■ Exercise directions:
Reproduce the listing below word for word, leaving out the pictures.

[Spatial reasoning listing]
--------------------------------
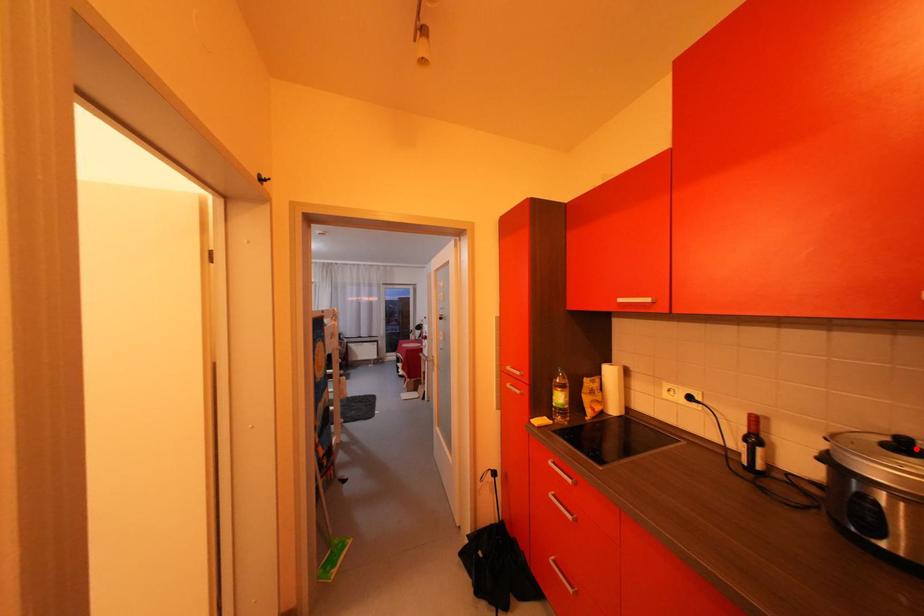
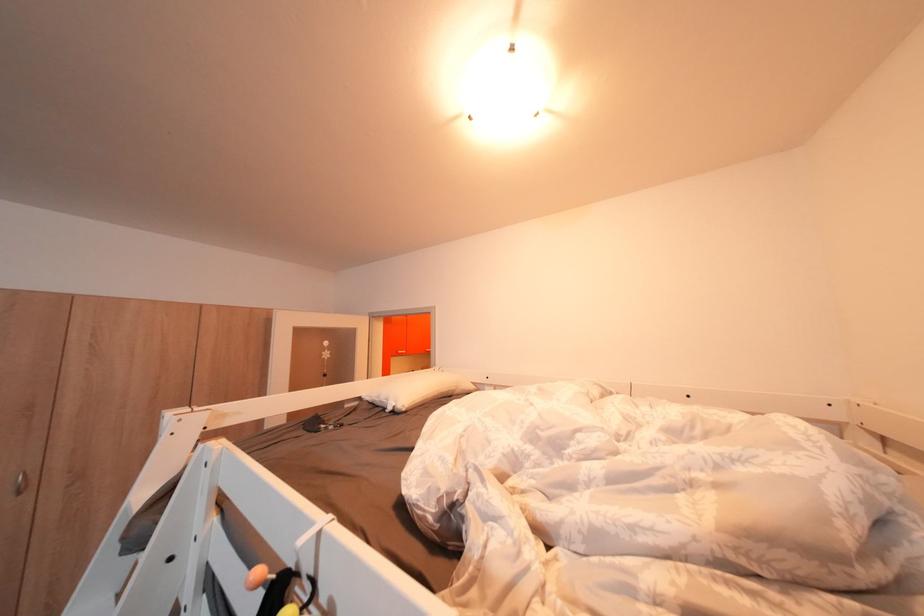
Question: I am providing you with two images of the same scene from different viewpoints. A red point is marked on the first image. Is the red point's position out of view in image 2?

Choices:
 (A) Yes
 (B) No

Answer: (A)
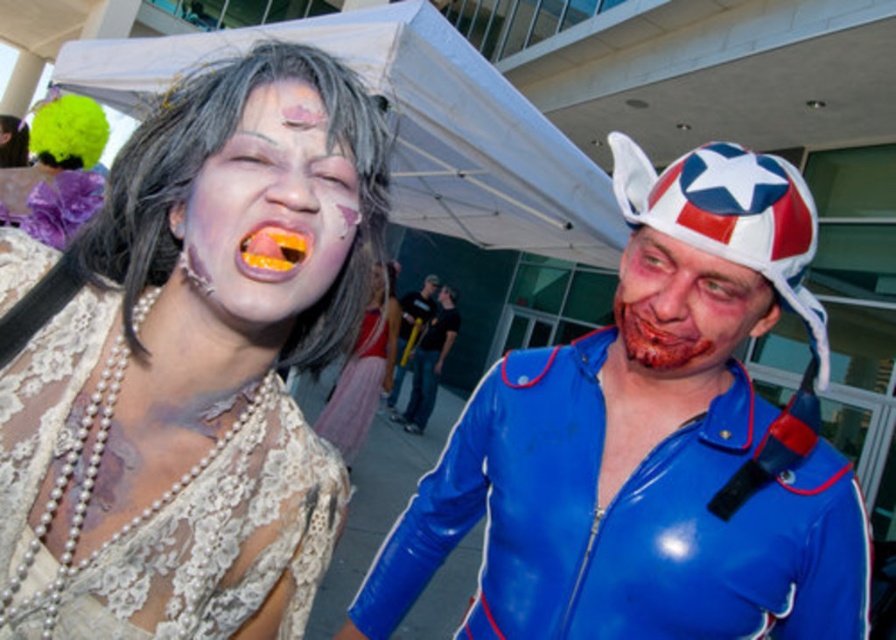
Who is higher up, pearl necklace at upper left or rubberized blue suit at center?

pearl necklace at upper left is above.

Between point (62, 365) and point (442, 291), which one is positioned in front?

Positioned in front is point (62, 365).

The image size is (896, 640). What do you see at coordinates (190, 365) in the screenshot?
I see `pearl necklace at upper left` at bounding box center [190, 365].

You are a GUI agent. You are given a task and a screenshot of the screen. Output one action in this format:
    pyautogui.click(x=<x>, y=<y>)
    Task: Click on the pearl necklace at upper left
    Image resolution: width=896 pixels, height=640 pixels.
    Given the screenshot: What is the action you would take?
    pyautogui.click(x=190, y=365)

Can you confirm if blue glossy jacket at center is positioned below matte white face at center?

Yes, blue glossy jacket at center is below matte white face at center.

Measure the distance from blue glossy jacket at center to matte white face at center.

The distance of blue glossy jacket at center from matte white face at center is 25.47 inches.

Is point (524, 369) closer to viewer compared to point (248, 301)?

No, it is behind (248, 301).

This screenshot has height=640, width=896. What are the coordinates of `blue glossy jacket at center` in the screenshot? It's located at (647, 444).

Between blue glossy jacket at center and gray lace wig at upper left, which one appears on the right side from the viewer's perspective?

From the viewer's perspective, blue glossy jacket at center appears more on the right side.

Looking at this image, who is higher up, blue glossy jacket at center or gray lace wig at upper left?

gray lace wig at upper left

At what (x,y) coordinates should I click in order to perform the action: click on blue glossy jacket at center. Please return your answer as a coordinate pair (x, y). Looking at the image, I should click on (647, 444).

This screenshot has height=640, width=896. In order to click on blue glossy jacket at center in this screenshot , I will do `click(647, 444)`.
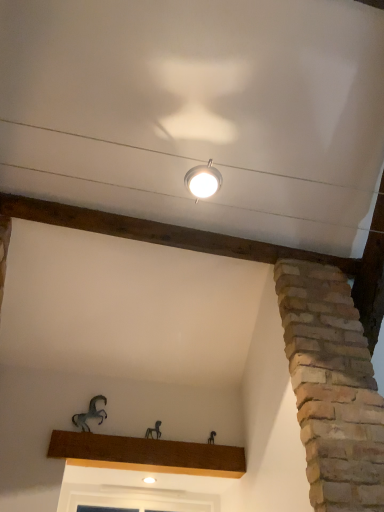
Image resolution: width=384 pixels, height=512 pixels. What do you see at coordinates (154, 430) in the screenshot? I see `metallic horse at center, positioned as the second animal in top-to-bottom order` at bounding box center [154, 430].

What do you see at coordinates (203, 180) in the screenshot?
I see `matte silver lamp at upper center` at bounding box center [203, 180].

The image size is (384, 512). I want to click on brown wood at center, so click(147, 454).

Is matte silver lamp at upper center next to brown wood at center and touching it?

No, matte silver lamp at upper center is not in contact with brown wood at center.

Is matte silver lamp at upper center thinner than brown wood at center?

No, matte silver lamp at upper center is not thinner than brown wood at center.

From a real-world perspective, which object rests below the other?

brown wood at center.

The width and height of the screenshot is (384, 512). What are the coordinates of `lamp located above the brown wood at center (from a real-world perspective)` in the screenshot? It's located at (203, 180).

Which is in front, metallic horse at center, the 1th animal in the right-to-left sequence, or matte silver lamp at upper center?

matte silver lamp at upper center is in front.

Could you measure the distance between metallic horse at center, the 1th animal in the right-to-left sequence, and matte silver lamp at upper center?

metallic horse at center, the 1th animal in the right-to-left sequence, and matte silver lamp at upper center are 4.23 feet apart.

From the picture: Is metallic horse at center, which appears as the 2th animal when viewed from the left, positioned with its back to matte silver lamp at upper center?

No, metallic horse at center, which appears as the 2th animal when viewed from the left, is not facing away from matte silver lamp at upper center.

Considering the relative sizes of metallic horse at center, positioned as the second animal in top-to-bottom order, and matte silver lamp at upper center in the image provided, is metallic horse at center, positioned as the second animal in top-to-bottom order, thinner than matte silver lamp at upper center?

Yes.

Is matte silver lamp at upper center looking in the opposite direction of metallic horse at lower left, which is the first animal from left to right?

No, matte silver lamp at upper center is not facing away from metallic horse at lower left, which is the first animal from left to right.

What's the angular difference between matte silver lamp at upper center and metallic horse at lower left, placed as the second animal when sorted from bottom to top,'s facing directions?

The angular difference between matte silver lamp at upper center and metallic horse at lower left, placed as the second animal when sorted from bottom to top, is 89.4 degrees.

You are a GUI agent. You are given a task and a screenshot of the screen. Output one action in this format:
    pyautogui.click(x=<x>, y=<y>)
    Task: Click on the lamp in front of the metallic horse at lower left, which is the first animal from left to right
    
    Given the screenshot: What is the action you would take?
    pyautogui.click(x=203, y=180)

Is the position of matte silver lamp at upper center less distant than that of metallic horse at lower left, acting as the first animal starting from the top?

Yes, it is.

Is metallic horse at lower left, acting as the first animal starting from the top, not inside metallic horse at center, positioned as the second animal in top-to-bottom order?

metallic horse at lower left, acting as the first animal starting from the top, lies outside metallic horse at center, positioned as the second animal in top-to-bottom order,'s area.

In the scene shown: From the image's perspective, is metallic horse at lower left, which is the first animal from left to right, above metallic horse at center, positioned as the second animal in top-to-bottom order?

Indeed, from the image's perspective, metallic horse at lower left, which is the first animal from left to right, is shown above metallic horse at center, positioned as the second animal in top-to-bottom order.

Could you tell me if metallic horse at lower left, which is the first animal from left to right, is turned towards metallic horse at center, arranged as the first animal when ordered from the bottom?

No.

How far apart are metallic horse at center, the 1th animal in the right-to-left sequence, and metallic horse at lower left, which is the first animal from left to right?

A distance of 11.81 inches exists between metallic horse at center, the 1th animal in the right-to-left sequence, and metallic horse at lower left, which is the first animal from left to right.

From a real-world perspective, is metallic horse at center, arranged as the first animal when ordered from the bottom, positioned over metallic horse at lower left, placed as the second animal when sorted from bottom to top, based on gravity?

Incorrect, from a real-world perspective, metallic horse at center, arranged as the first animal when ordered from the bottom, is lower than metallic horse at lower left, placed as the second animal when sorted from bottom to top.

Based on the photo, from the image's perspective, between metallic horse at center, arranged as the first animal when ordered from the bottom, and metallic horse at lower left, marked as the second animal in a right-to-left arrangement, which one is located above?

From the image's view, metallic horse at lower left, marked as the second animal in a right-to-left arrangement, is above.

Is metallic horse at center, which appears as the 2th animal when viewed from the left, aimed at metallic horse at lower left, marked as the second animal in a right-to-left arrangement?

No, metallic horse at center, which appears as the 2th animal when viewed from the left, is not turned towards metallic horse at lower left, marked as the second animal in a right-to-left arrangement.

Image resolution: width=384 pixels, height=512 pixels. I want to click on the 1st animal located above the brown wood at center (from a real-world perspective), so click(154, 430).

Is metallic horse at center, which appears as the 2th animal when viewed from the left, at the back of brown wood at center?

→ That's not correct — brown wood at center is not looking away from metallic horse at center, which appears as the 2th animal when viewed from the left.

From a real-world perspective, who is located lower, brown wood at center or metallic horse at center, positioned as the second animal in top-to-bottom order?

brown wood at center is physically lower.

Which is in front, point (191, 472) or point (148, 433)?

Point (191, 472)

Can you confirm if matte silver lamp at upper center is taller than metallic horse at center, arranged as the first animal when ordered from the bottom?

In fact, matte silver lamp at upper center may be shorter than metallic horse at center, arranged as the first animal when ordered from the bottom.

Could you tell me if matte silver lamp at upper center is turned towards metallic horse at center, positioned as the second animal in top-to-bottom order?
--------------------------------
■ Task output:
Question: I am providing you with two images of the same scene from different viewpoints. A red point is marked on the first image. Is the red point's position out of view in image 2?

Choices:
 (A) Yes
 (B) No

Answer: (A)
Who is higher up, pearl necklace at upper left or rubberized blue suit at center?

pearl necklace at upper left is above.

Between point (62, 365) and point (442, 291), which one is positioned in front?

Positioned in front is point (62, 365).

The image size is (896, 640). What do you see at coordinates (190, 365) in the screenshot?
I see `pearl necklace at upper left` at bounding box center [190, 365].

You are a GUI agent. You are given a task and a screenshot of the screen. Output one action in this format:
    pyautogui.click(x=<x>, y=<y>)
    Task: Click on the pearl necklace at upper left
    Image resolution: width=896 pixels, height=640 pixels.
    Given the screenshot: What is the action you would take?
    pyautogui.click(x=190, y=365)

Can you confirm if blue glossy jacket at center is positioned below matte white face at center?

Yes, blue glossy jacket at center is below matte white face at center.

Measure the distance from blue glossy jacket at center to matte white face at center.

The distance of blue glossy jacket at center from matte white face at center is 25.47 inches.

Is point (524, 369) closer to viewer compared to point (248, 301)?

No, it is behind (248, 301).

This screenshot has height=640, width=896. What are the coordinates of `blue glossy jacket at center` in the screenshot? It's located at (647, 444).

Between blue glossy jacket at center and gray lace wig at upper left, which one appears on the right side from the viewer's perspective?

From the viewer's perspective, blue glossy jacket at center appears more on the right side.

Looking at this image, who is higher up, blue glossy jacket at center or gray lace wig at upper left?

gray lace wig at upper left

At what (x,y) coordinates should I click in order to perform the action: click on blue glossy jacket at center. Please return your answer as a coordinate pair (x, y). Looking at the image, I should click on (647, 444).

This screenshot has height=640, width=896. In order to click on blue glossy jacket at center in this screenshot , I will do `click(647, 444)`.
Image resolution: width=384 pixels, height=512 pixels. What do you see at coordinates (154, 430) in the screenshot? I see `metallic horse at center, positioned as the second animal in top-to-bottom order` at bounding box center [154, 430].

What do you see at coordinates (203, 180) in the screenshot?
I see `matte silver lamp at upper center` at bounding box center [203, 180].

The image size is (384, 512). I want to click on brown wood at center, so click(147, 454).

Is matte silver lamp at upper center next to brown wood at center and touching it?

No, matte silver lamp at upper center is not in contact with brown wood at center.

Is matte silver lamp at upper center thinner than brown wood at center?

No, matte silver lamp at upper center is not thinner than brown wood at center.

From a real-world perspective, which object rests below the other?

brown wood at center.

The width and height of the screenshot is (384, 512). What are the coordinates of `lamp located above the brown wood at center (from a real-world perspective)` in the screenshot? It's located at (203, 180).

Which is in front, metallic horse at center, the 1th animal in the right-to-left sequence, or matte silver lamp at upper center?

matte silver lamp at upper center is in front.

Could you measure the distance between metallic horse at center, the 1th animal in the right-to-left sequence, and matte silver lamp at upper center?

metallic horse at center, the 1th animal in the right-to-left sequence, and matte silver lamp at upper center are 4.23 feet apart.

From the picture: Is metallic horse at center, which appears as the 2th animal when viewed from the left, positioned with its back to matte silver lamp at upper center?

No, metallic horse at center, which appears as the 2th animal when viewed from the left, is not facing away from matte silver lamp at upper center.

Considering the relative sizes of metallic horse at center, positioned as the second animal in top-to-bottom order, and matte silver lamp at upper center in the image provided, is metallic horse at center, positioned as the second animal in top-to-bottom order, thinner than matte silver lamp at upper center?

Yes.

Is matte silver lamp at upper center looking in the opposite direction of metallic horse at lower left, which is the first animal from left to right?

No, matte silver lamp at upper center is not facing away from metallic horse at lower left, which is the first animal from left to right.

What's the angular difference between matte silver lamp at upper center and metallic horse at lower left, placed as the second animal when sorted from bottom to top,'s facing directions?

The angular difference between matte silver lamp at upper center and metallic horse at lower left, placed as the second animal when sorted from bottom to top, is 89.4 degrees.

You are a GUI agent. You are given a task and a screenshot of the screen. Output one action in this format:
    pyautogui.click(x=<x>, y=<y>)
    Task: Click on the lamp in front of the metallic horse at lower left, which is the first animal from left to right
    
    Given the screenshot: What is the action you would take?
    pyautogui.click(x=203, y=180)

Is the position of matte silver lamp at upper center less distant than that of metallic horse at lower left, acting as the first animal starting from the top?

Yes, it is.

Is metallic horse at lower left, acting as the first animal starting from the top, not inside metallic horse at center, positioned as the second animal in top-to-bottom order?

metallic horse at lower left, acting as the first animal starting from the top, lies outside metallic horse at center, positioned as the second animal in top-to-bottom order,'s area.

In the scene shown: From the image's perspective, is metallic horse at lower left, which is the first animal from left to right, above metallic horse at center, positioned as the second animal in top-to-bottom order?

Indeed, from the image's perspective, metallic horse at lower left, which is the first animal from left to right, is shown above metallic horse at center, positioned as the second animal in top-to-bottom order.

Could you tell me if metallic horse at lower left, which is the first animal from left to right, is turned towards metallic horse at center, arranged as the first animal when ordered from the bottom?

No.

How far apart are metallic horse at center, the 1th animal in the right-to-left sequence, and metallic horse at lower left, which is the first animal from left to right?

A distance of 11.81 inches exists between metallic horse at center, the 1th animal in the right-to-left sequence, and metallic horse at lower left, which is the first animal from left to right.

From a real-world perspective, is metallic horse at center, arranged as the first animal when ordered from the bottom, positioned over metallic horse at lower left, placed as the second animal when sorted from bottom to top, based on gravity?

Incorrect, from a real-world perspective, metallic horse at center, arranged as the first animal when ordered from the bottom, is lower than metallic horse at lower left, placed as the second animal when sorted from bottom to top.

Based on the photo, from the image's perspective, between metallic horse at center, arranged as the first animal when ordered from the bottom, and metallic horse at lower left, marked as the second animal in a right-to-left arrangement, which one is located above?

From the image's view, metallic horse at lower left, marked as the second animal in a right-to-left arrangement, is above.

Is metallic horse at center, which appears as the 2th animal when viewed from the left, aimed at metallic horse at lower left, marked as the second animal in a right-to-left arrangement?

No, metallic horse at center, which appears as the 2th animal when viewed from the left, is not turned towards metallic horse at lower left, marked as the second animal in a right-to-left arrangement.

Image resolution: width=384 pixels, height=512 pixels. I want to click on the 1st animal located above the brown wood at center (from a real-world perspective), so click(154, 430).

Is metallic horse at center, which appears as the 2th animal when viewed from the left, at the back of brown wood at center?

→ That's not correct — brown wood at center is not looking away from metallic horse at center, which appears as the 2th animal when viewed from the left.

From a real-world perspective, who is located lower, brown wood at center or metallic horse at center, positioned as the second animal in top-to-bottom order?

brown wood at center is physically lower.

Which is in front, point (191, 472) or point (148, 433)?

Point (191, 472)

Can you confirm if matte silver lamp at upper center is taller than metallic horse at center, arranged as the first animal when ordered from the bottom?

In fact, matte silver lamp at upper center may be shorter than metallic horse at center, arranged as the first animal when ordered from the bottom.

Could you tell me if matte silver lamp at upper center is turned towards metallic horse at center, positioned as the second animal in top-to-bottom order?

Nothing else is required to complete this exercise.